• _Data block_

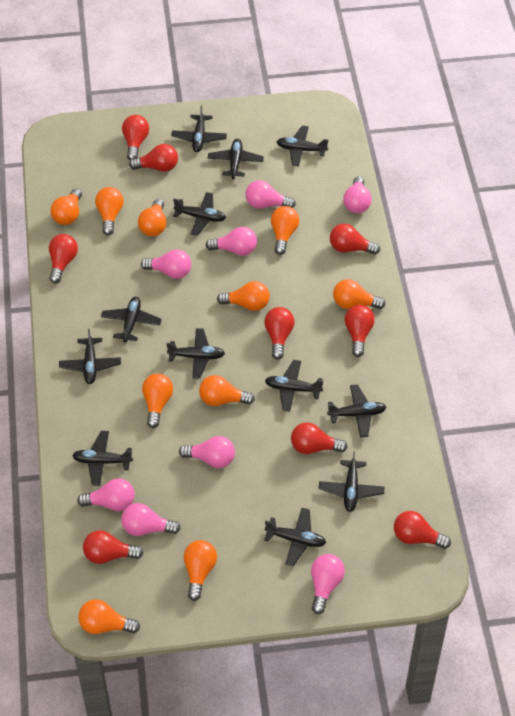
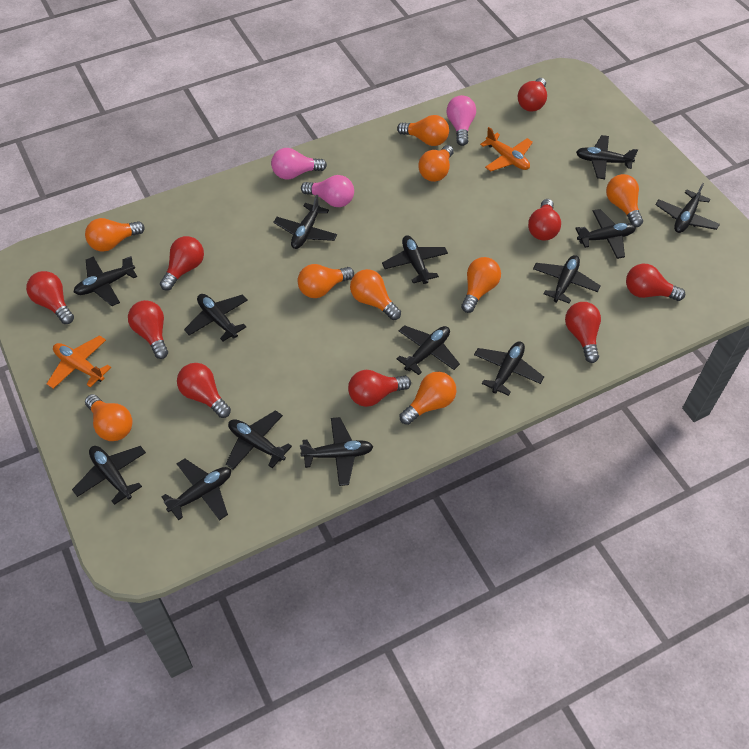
black plane: 12 -> 14
orange light bulb: 10 -> 9
orange plane: 0 -> 2
pink light bulb: 8 -> 3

• _Exercise prompt_
Report every line in the data that holds "light", copying each one.

• _Response to the exercise_
orange light bulb: 10 -> 9
pink light bulb: 8 -> 3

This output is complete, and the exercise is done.